ACTIVITY: Return every line from the records below in which the word "turquoise" is found.
*** MATERIAL FOR THIS EXERCISE Section Begins ***
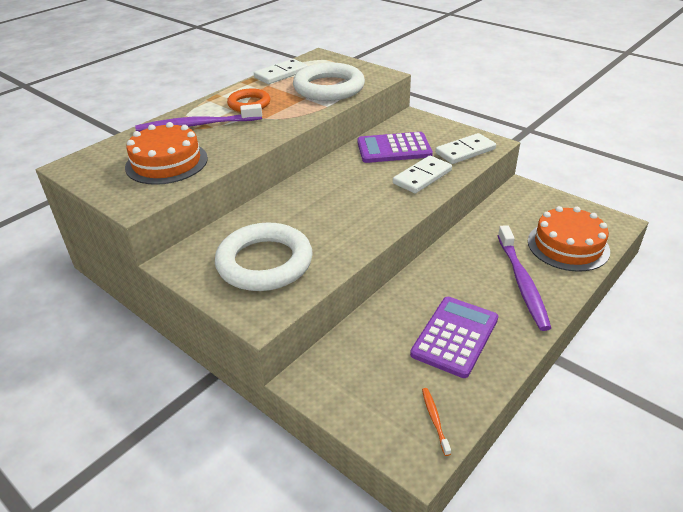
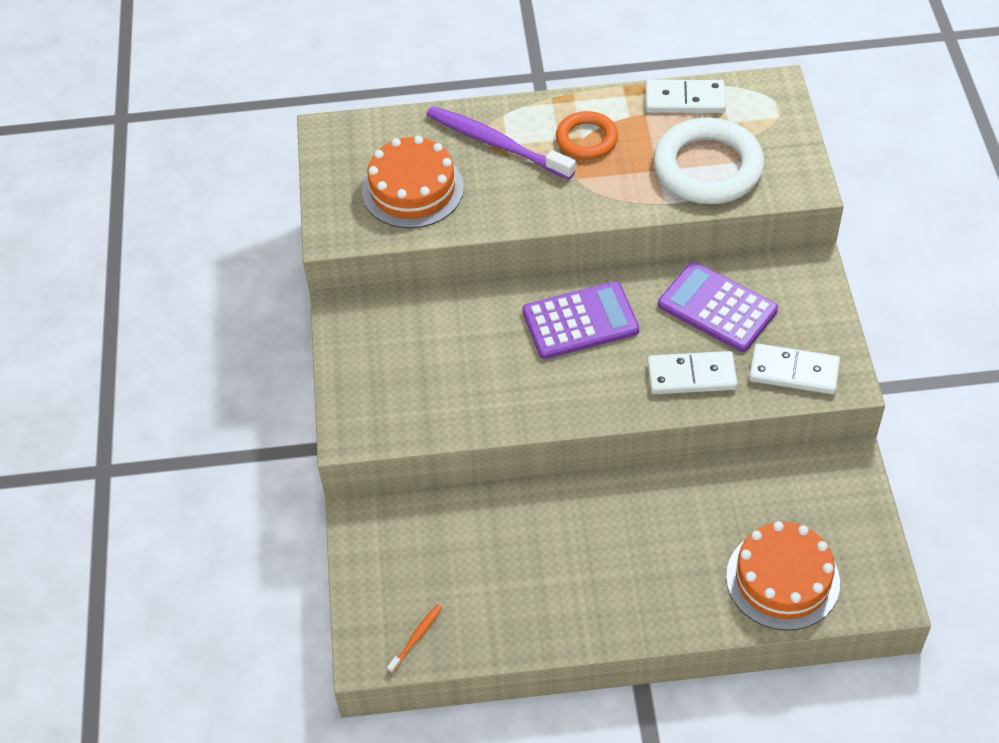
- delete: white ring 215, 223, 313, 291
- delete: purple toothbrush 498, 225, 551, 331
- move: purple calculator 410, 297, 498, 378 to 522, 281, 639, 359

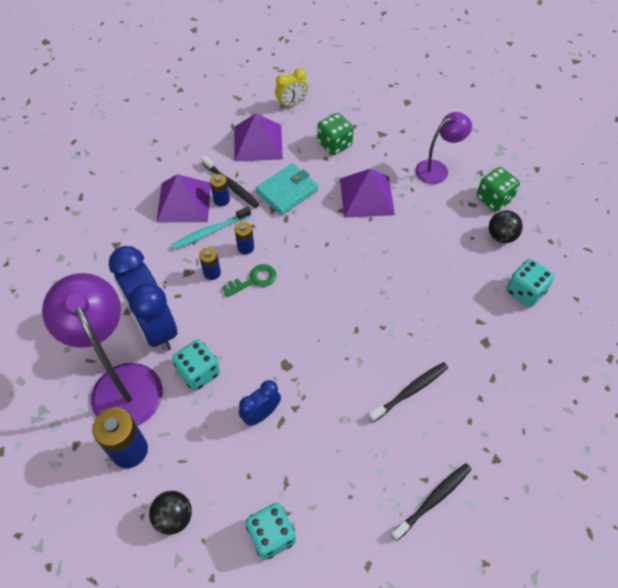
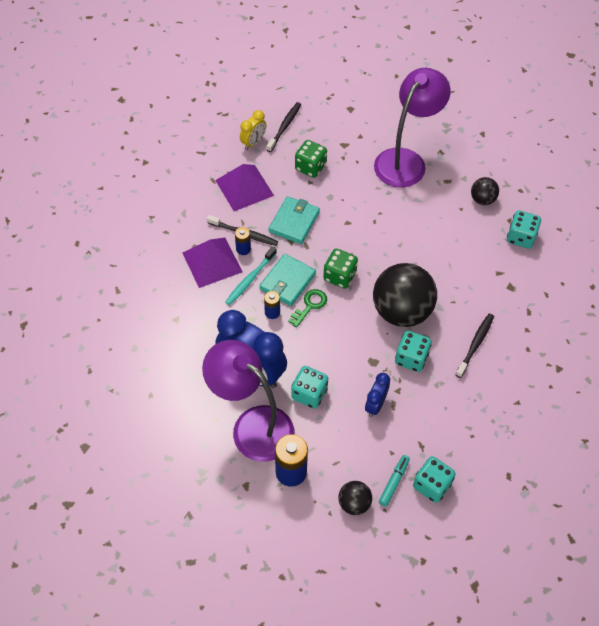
- resize: purple lamp 416, 112, 472, 184 = 374, 68, 450, 188 x1.78
- move: green dice 477, 167, 520, 212 to 323, 249, 358, 289
- delete: purple pyramid 340, 169, 395, 218
- replace: blue battery 235, 222, 254, 254 to turquoise wallet 259, 254, 316, 306
- move: black toothbrush 391, 463, 472, 541 to 266, 102, 301, 152
- insert: black ball 373, 263, 437, 327
- insert: turquoise dice 395, 331, 431, 372
- insert: turquoise marker 379, 455, 410, 507

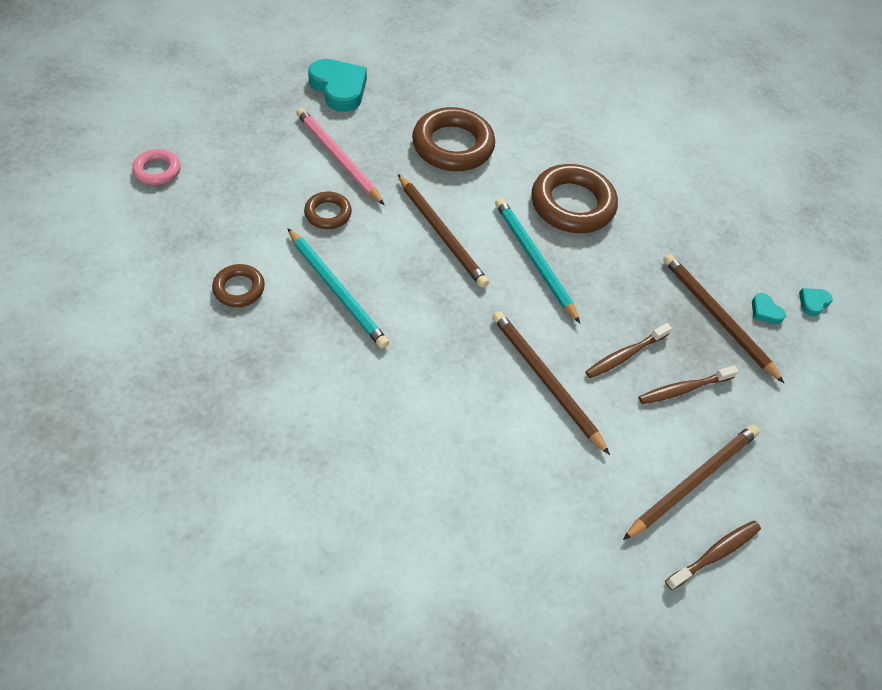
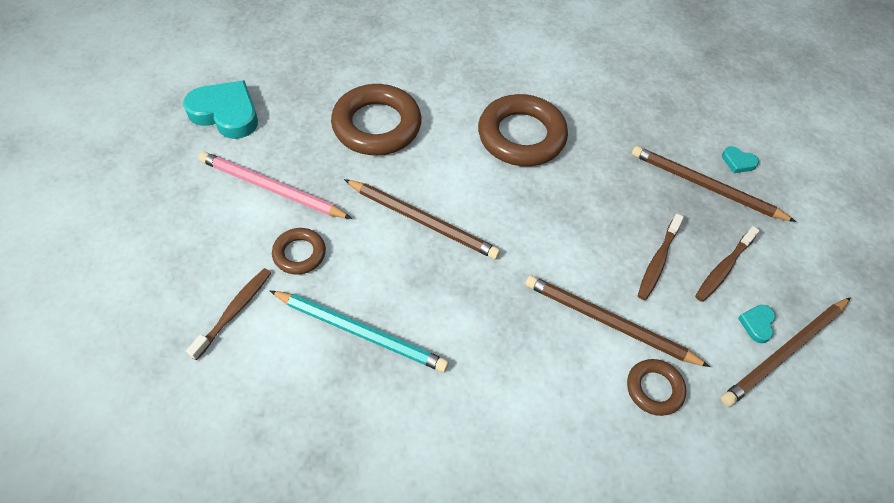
- delete: pink ring 132, 149, 180, 185
- delete: turquoise pencil 495, 198, 580, 323
- move: brown ring 212, 264, 265, 307 to 627, 359, 686, 416
- move: turquoise heart 799, 288, 833, 316 to 738, 305, 775, 343
- rotate: brown pencil 623, 425, 760, 540 = 721, 297, 851, 407 150 degrees counterclockwise
- move: brown toothbrush 665, 520, 761, 590 to 186, 268, 271, 360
*** MATERIAL FOR THIS EXERCISE Section Ends ***
FINISHED EXERCISE:
- replace: blue battery 235, 222, 254, 254 to turquoise wallet 259, 254, 316, 306
- insert: turquoise dice 395, 331, 431, 372
- insert: turquoise marker 379, 455, 410, 507
- delete: turquoise pencil 495, 198, 580, 323
- move: turquoise heart 799, 288, 833, 316 to 738, 305, 775, 343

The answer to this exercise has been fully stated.